Saved entries

= Beginning of Section =

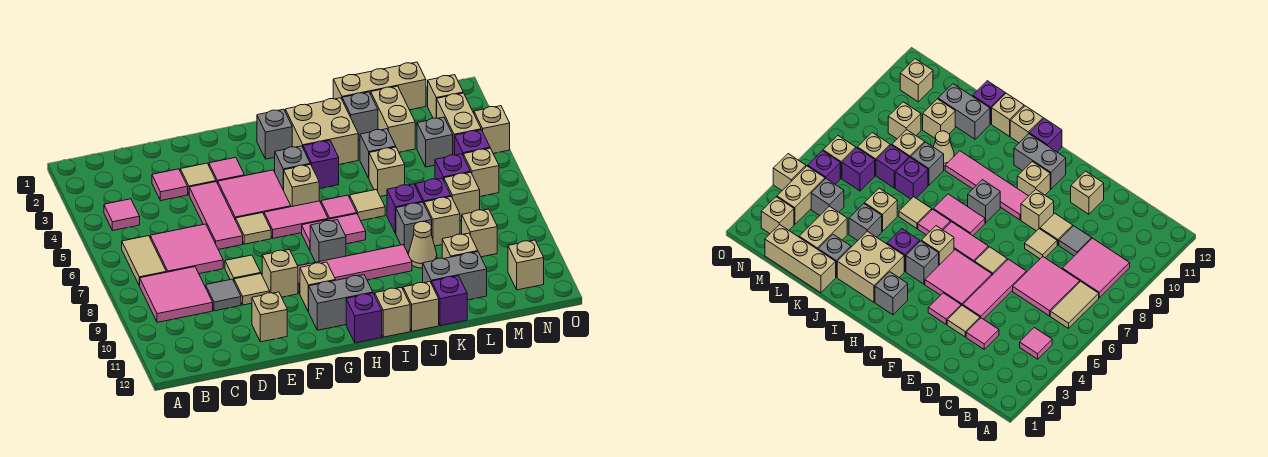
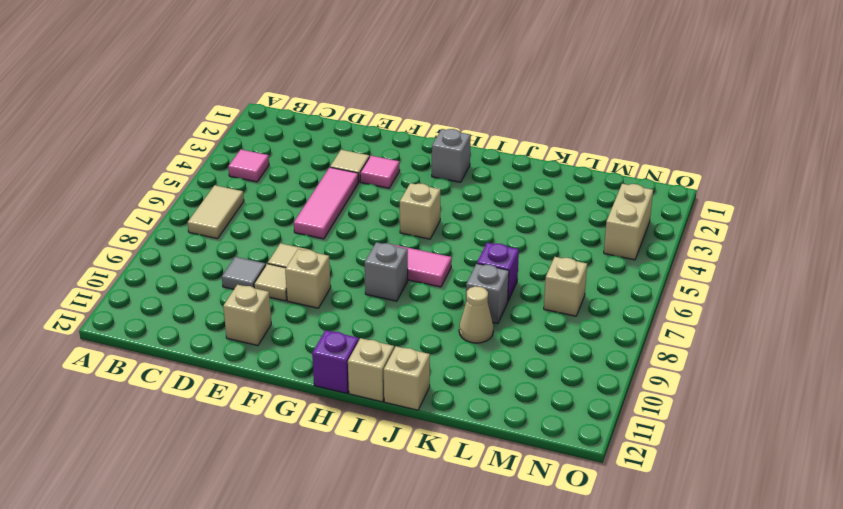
none -> pink tile B8:C9 level 1
none -> pink tile C6:D7 level 1
none -> pink tile D3 level 1
none -> pink tile F4:G5 level 1

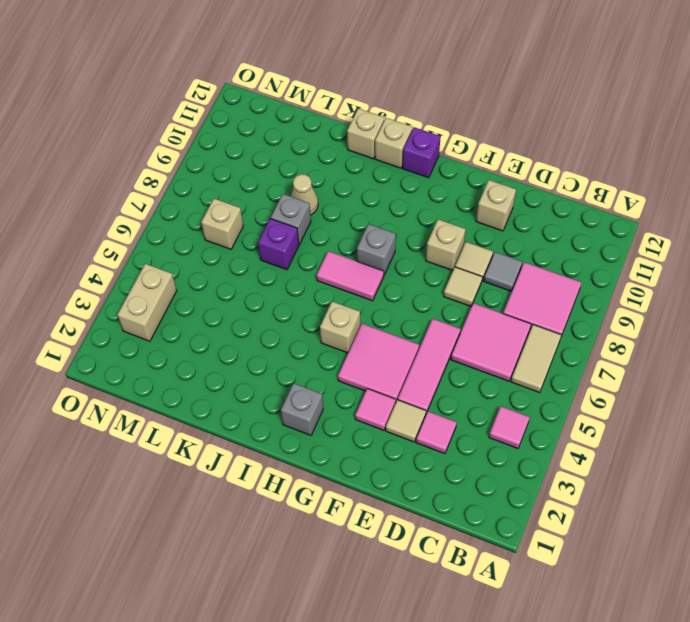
none -> tan tile F6 level 1
none -> pink tile G6:H6 level 1
none -> pink tile G9:J9 level 1
none -> tan brick G10 level 1

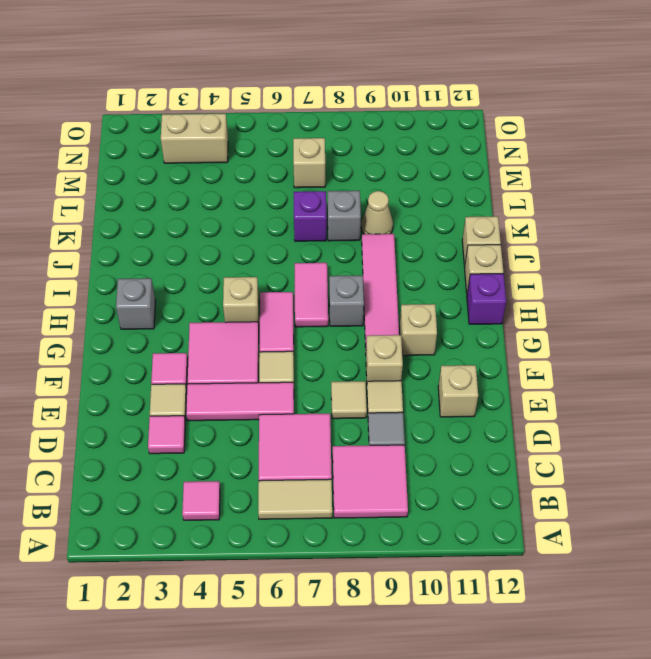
none -> grey brick G11:H11 level 1
none -> grey brick H4 level 1
none -> tan brick I2:J3 level 1
none -> purple brick I4 level 1

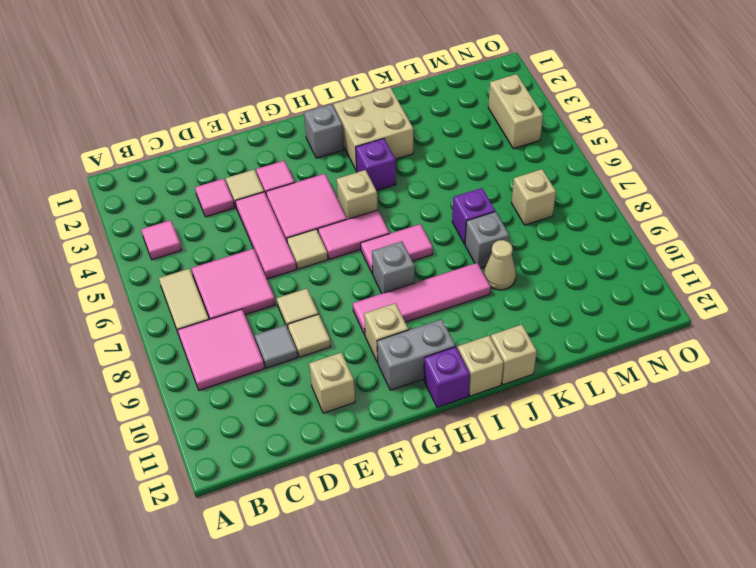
none -> tan brick F9 level 1
none -> grey brick H4 level 1
none -> pink tile I6 level 1
none -> tan tile J6 level 1

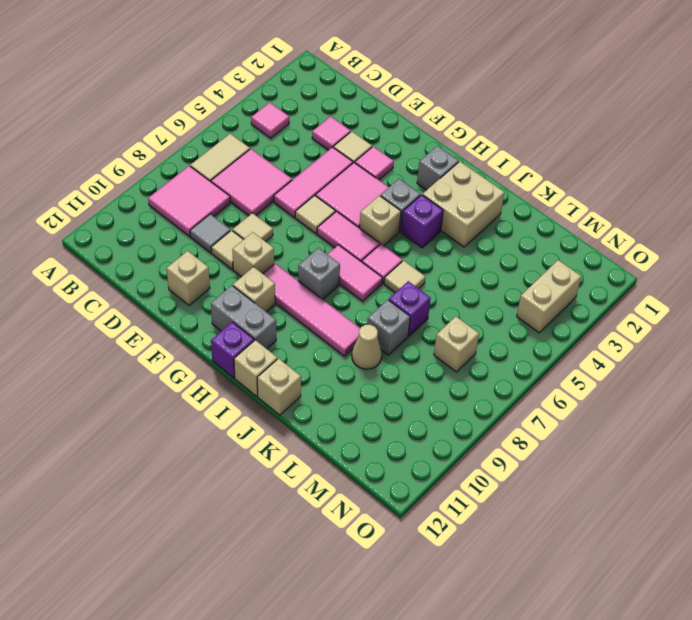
none -> tan brick K1:M1 level 1
none -> grey brick K2 level 1
none -> grey brick K4 level 1
none -> tan brick K5 level 1

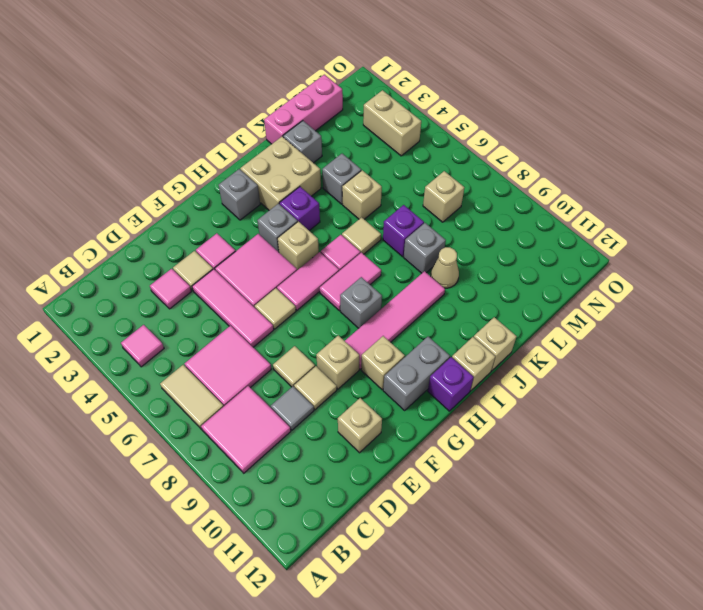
pink brick K1:M1 level 1 -> tan brick K1:M1 level 1
none -> grey brick K11:L11 level 1
none -> purple brick K12 level 1
none -> tan brick L2:L3 level 1
none -> purple brick L7 level 1

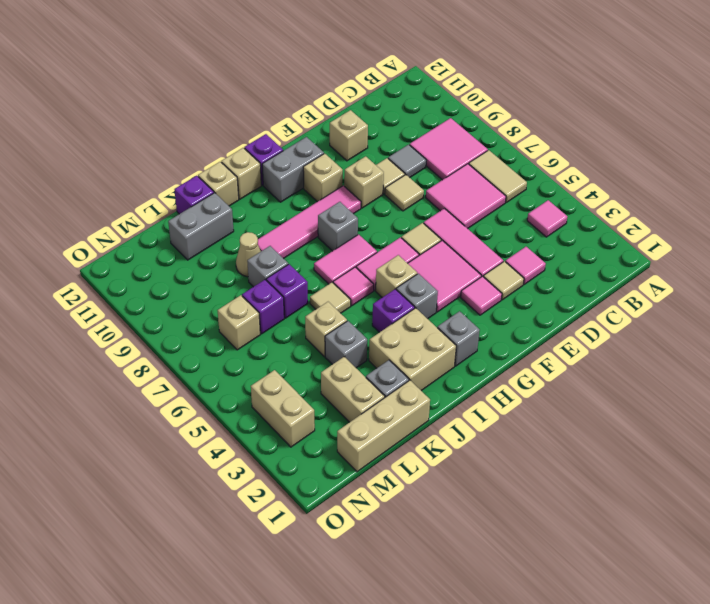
none -> tan brick L8 level 1
none -> tan brick L10 level 1
none -> grey brick M4 level 1
none -> purple brick M6 level 1

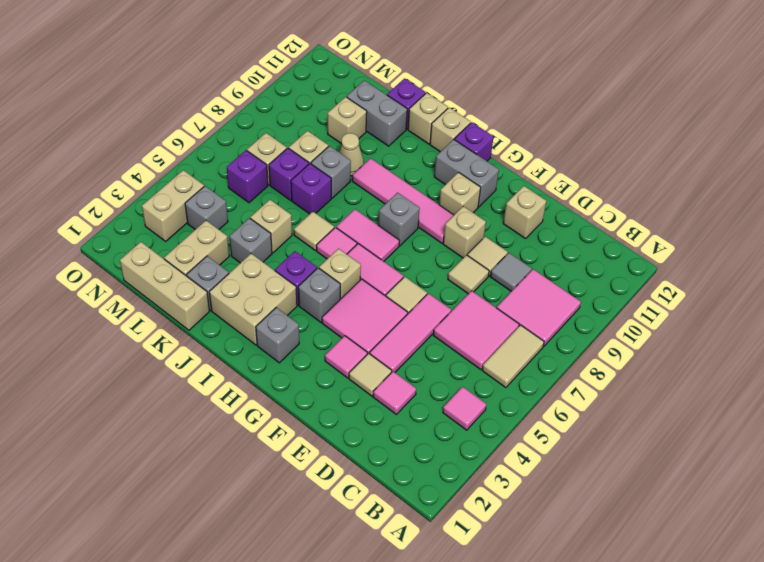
none -> tan brick M9 level 1
none -> tan brick N2 level 1
none -> purple brick N5 level 1
none -> tan brick N6 level 1

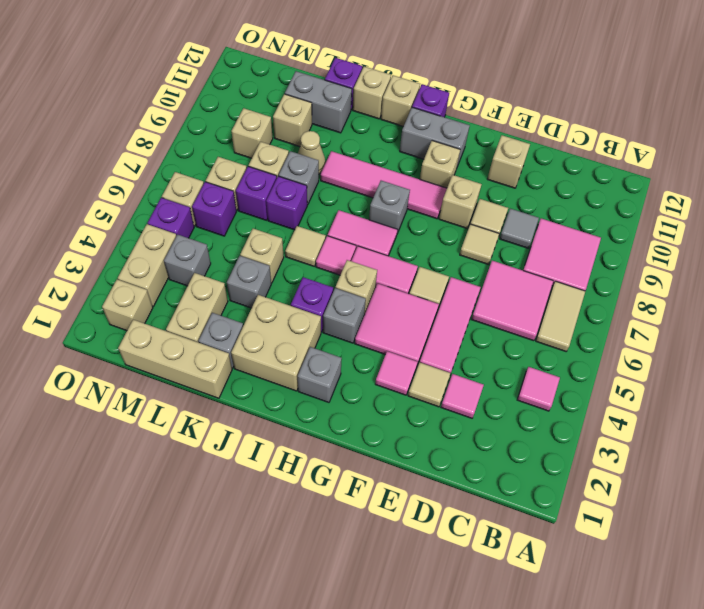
none -> tan brick N11 level 1
none -> tan brick O4 level 1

= End of Section =

Task brief:
From the line containing "none -> pink tile I6 level 1" to the last line of the records above, return each line exactly, both ends included, and nothing more. Leave out the pictures.

Response area:
none -> pink tile I6 level 1
none -> tan tile J6 level 1

none -> tan brick K1:M1 level 1
none -> grey brick K2 level 1
none -> grey brick K4 level 1
none -> tan brick K5 level 1

pink brick K1:M1 level 1 -> tan brick K1:M1 level 1
none -> grey brick K11:L11 level 1
none -> purple brick K12 level 1
none -> tan brick L2:L3 level 1
none -> purple brick L7 level 1

none -> tan brick L8 level 1
none -> tan brick L10 level 1
none -> grey brick M4 level 1
none -> purple brick M6 level 1

none -> tan brick M9 level 1
none -> tan brick N2 level 1
none -> purple brick N5 level 1
none -> tan brick N6 level 1

none -> tan brick N11 level 1
none -> tan brick O4 level 1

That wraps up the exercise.